PROMPT: Produce a copy of every line in the records that holds the string "plus".
____ INFORMATION SHOWN
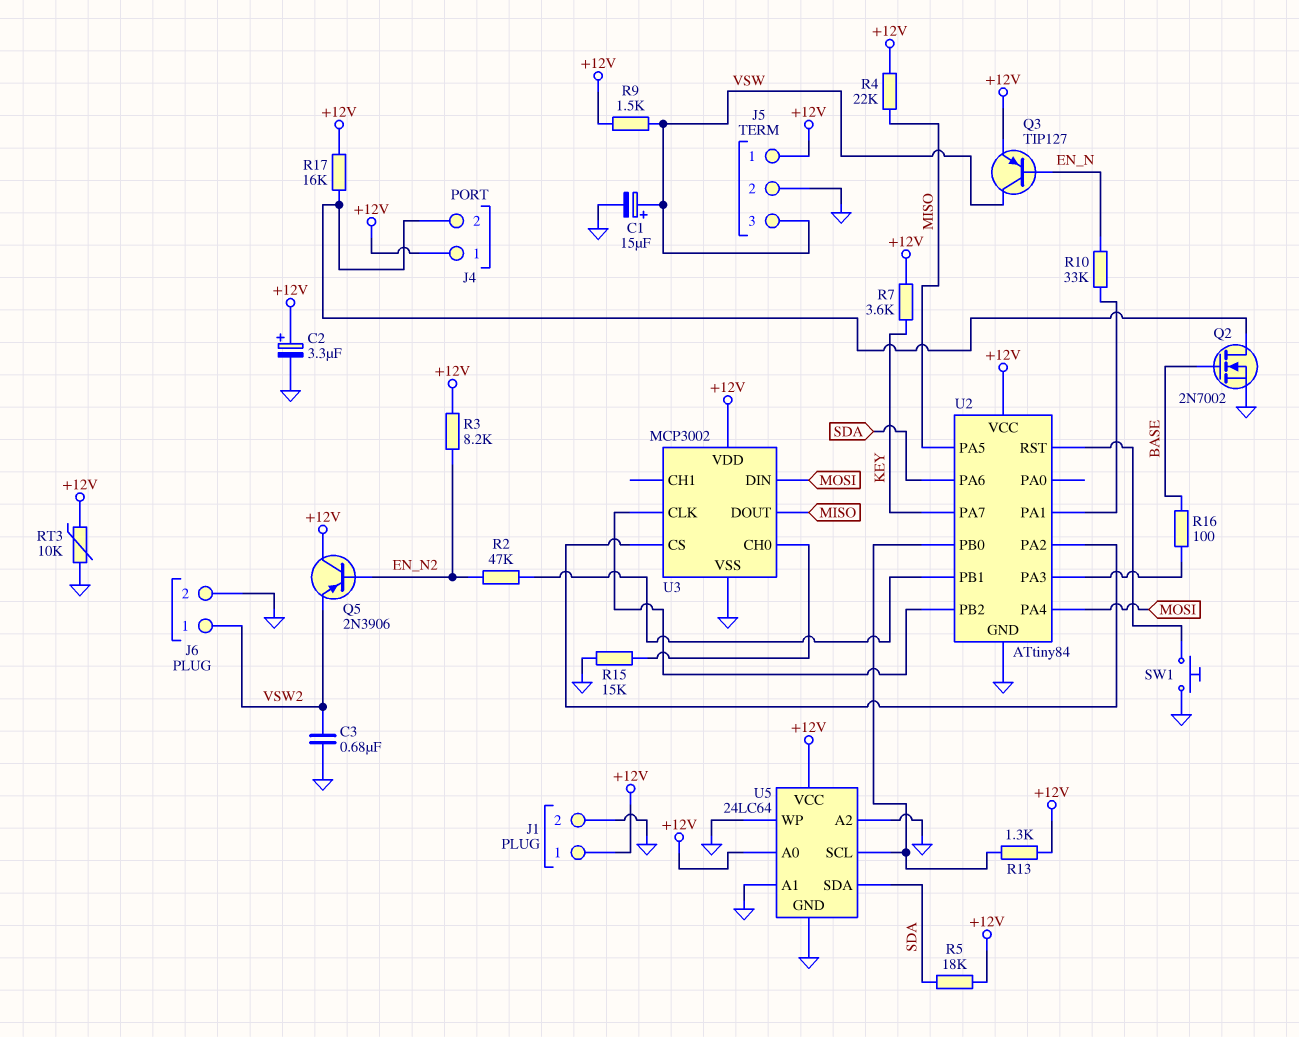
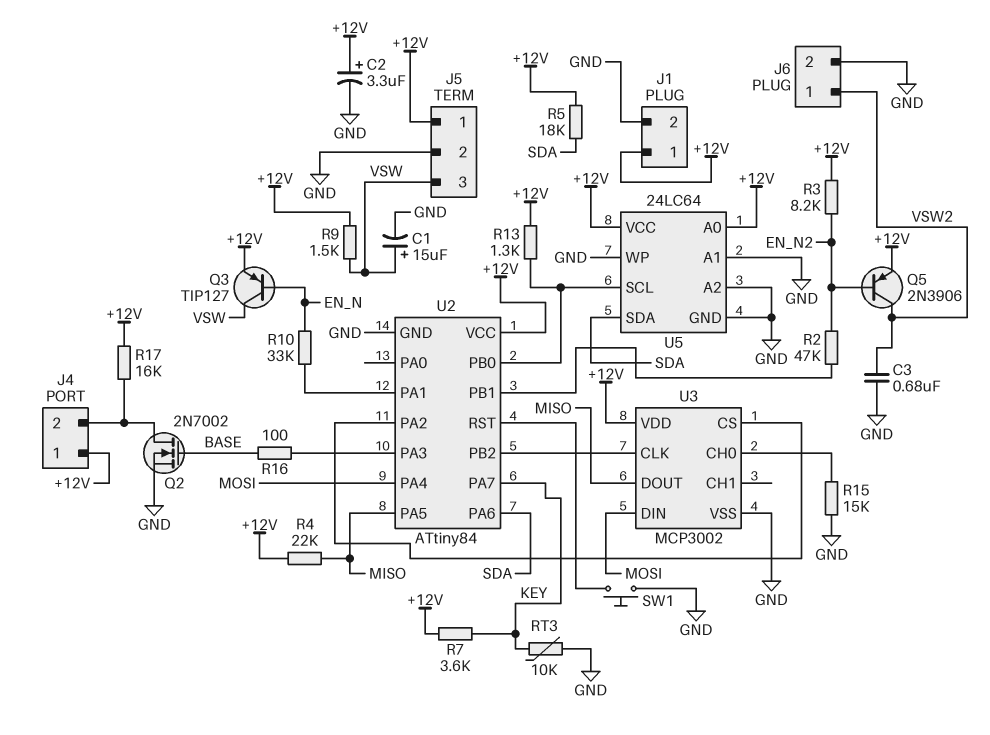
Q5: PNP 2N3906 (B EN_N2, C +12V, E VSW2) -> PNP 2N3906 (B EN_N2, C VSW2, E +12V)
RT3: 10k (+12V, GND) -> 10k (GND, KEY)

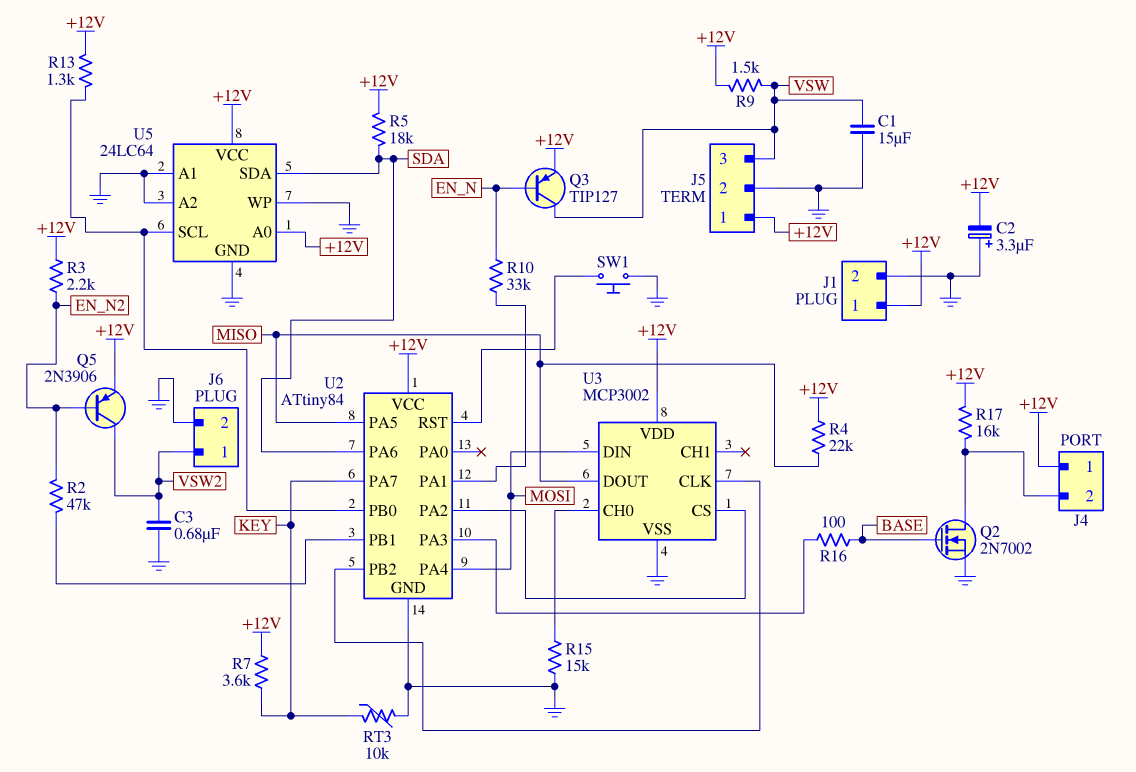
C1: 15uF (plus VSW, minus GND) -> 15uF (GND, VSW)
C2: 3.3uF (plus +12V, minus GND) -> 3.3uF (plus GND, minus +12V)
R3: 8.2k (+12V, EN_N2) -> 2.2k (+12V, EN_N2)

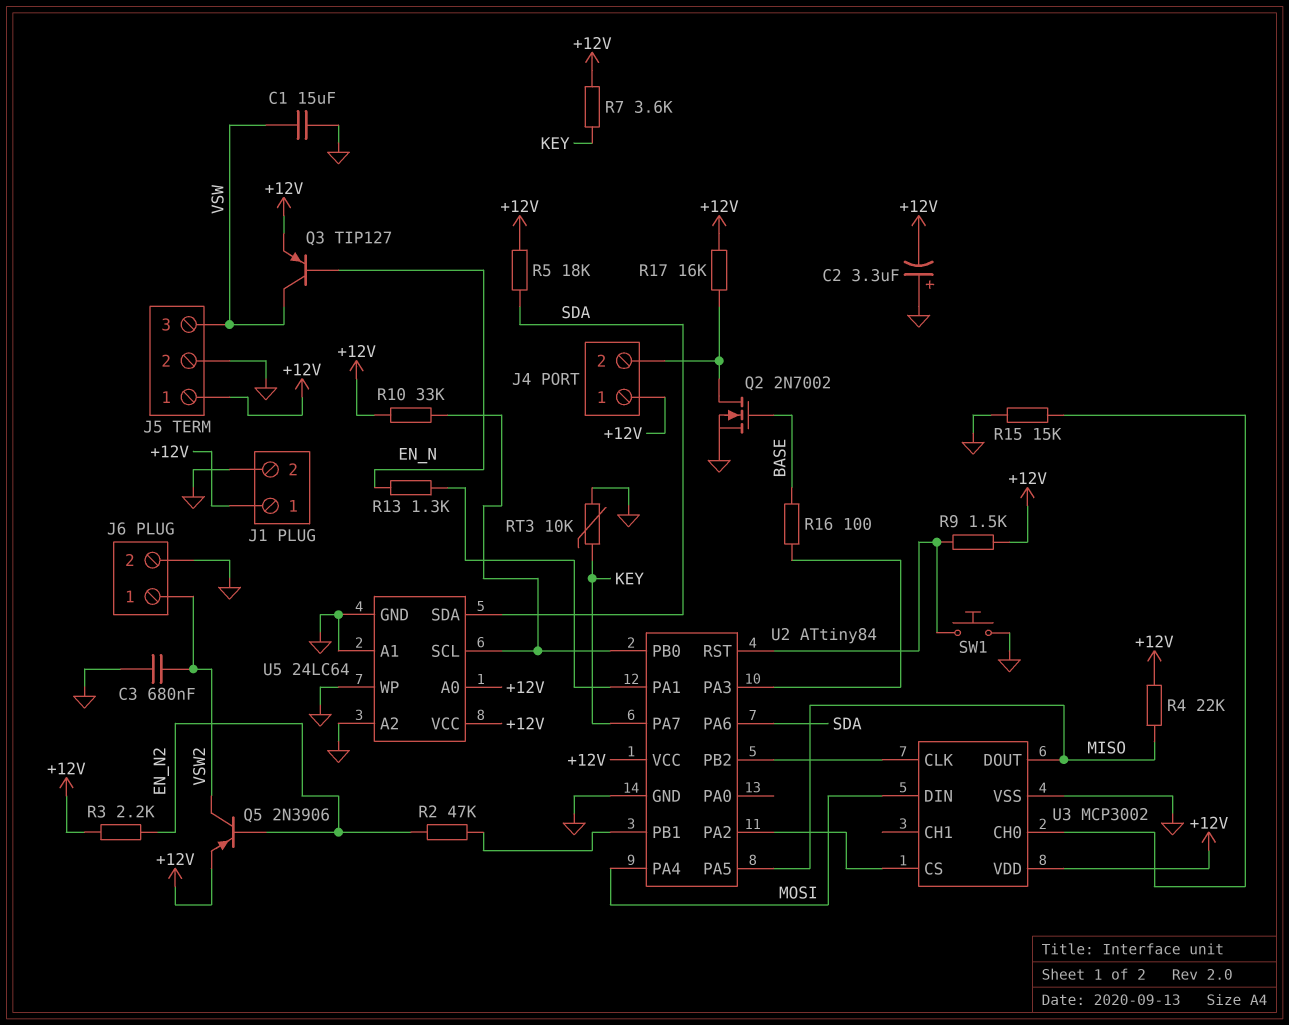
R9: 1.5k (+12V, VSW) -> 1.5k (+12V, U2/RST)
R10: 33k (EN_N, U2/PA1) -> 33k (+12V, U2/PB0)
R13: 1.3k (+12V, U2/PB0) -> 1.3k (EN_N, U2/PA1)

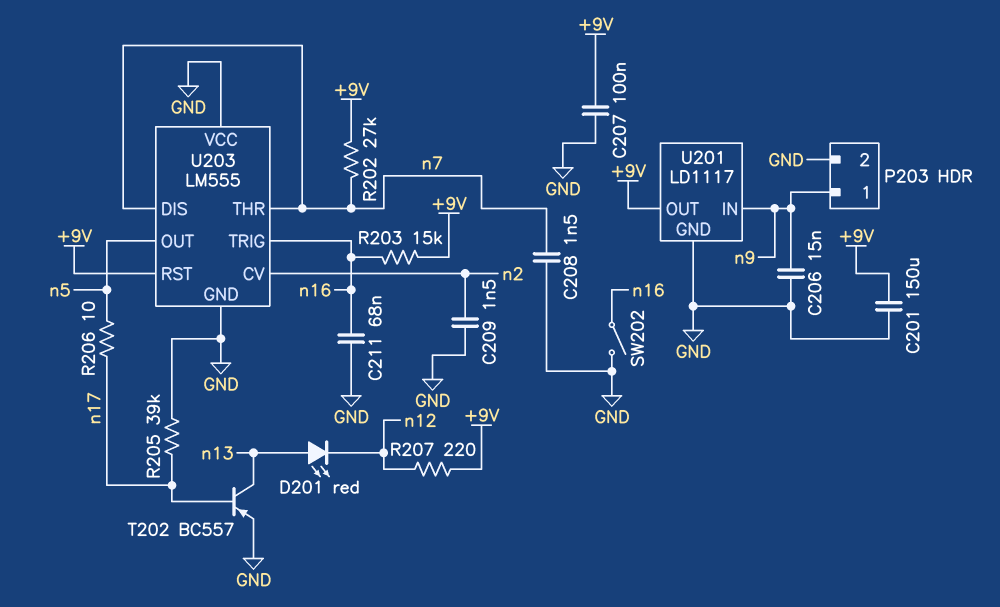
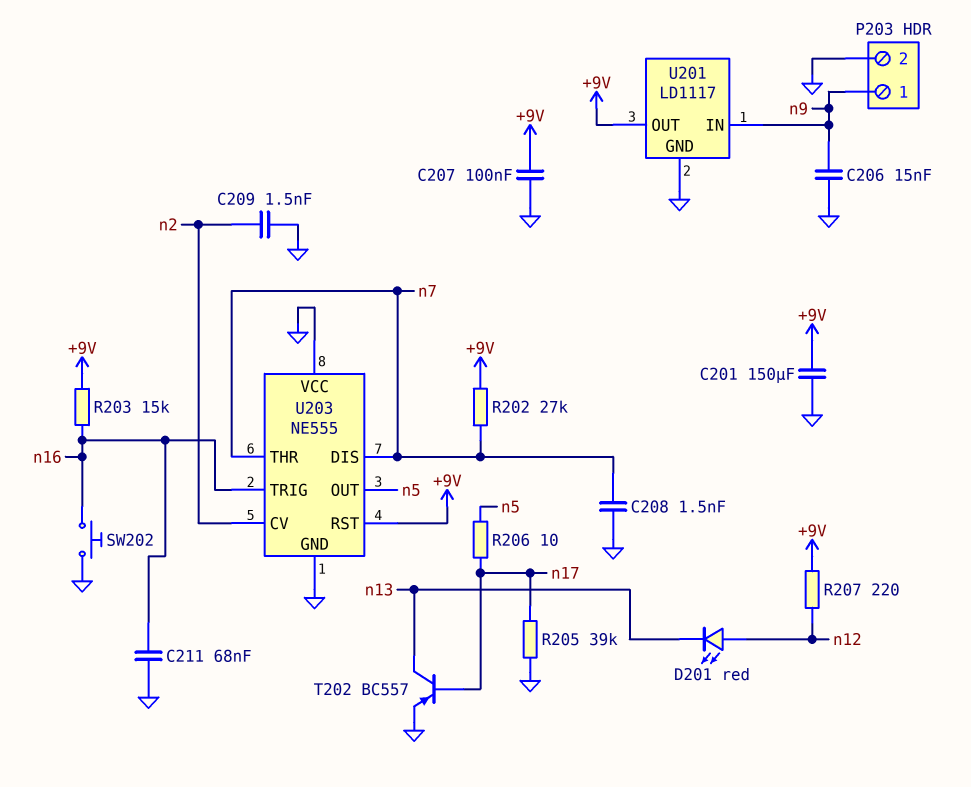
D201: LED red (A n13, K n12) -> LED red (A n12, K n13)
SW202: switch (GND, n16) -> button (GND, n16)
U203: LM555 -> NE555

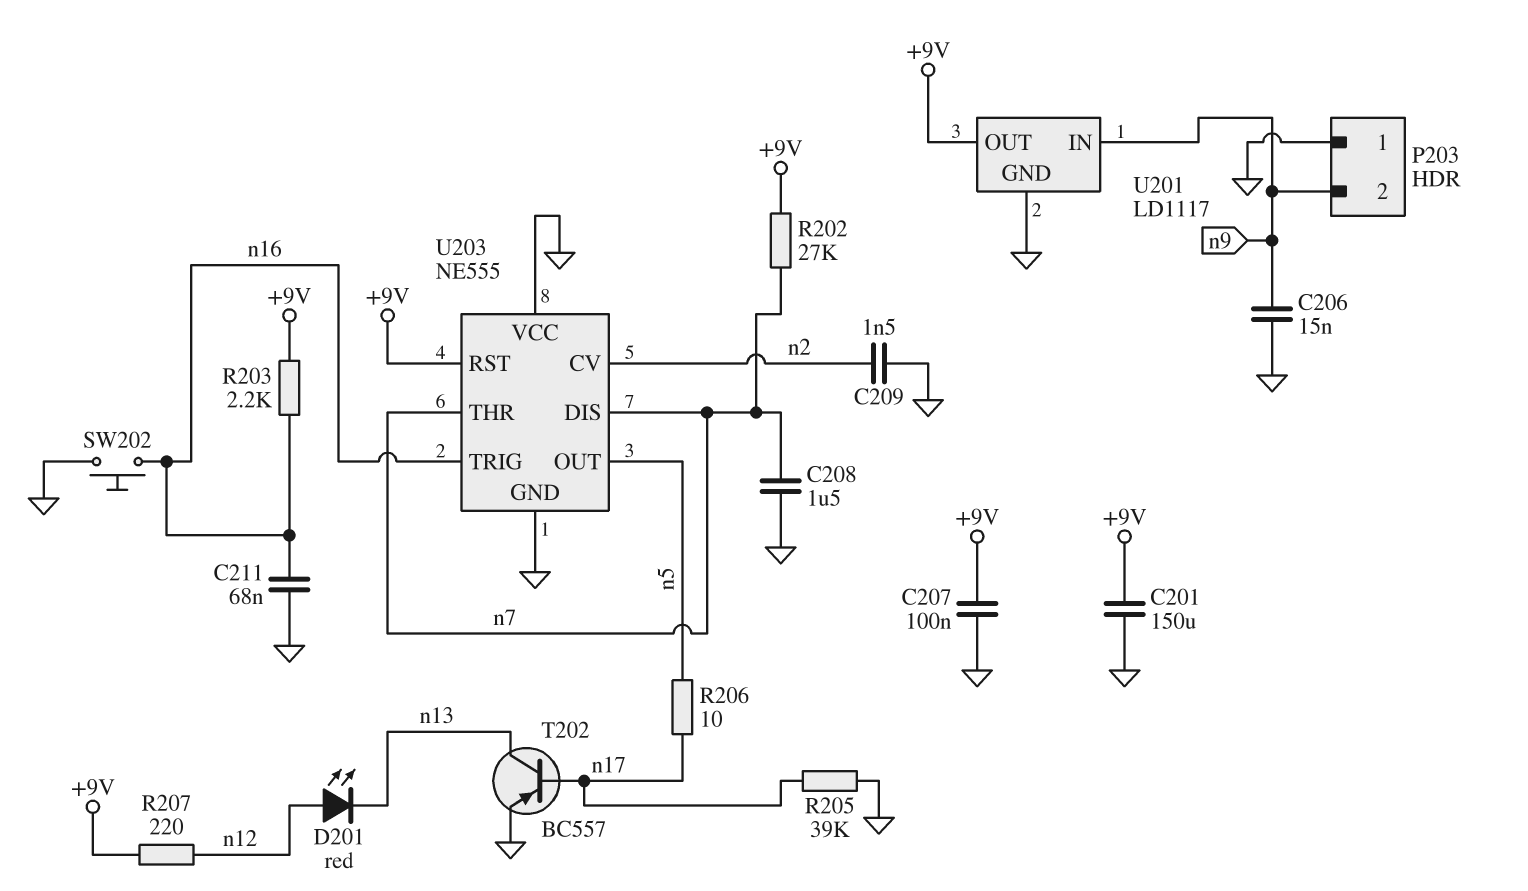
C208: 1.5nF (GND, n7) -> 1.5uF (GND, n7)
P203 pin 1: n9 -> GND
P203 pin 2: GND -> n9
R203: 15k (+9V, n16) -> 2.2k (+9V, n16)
________
OUTPUT OF THE EXERCISE:
C1: 15uF (plus VSW, minus GND) -> 15uF (GND, VSW)
C2: 3.3uF (plus +12V, minus GND) -> 3.3uF (plus GND, minus +12V)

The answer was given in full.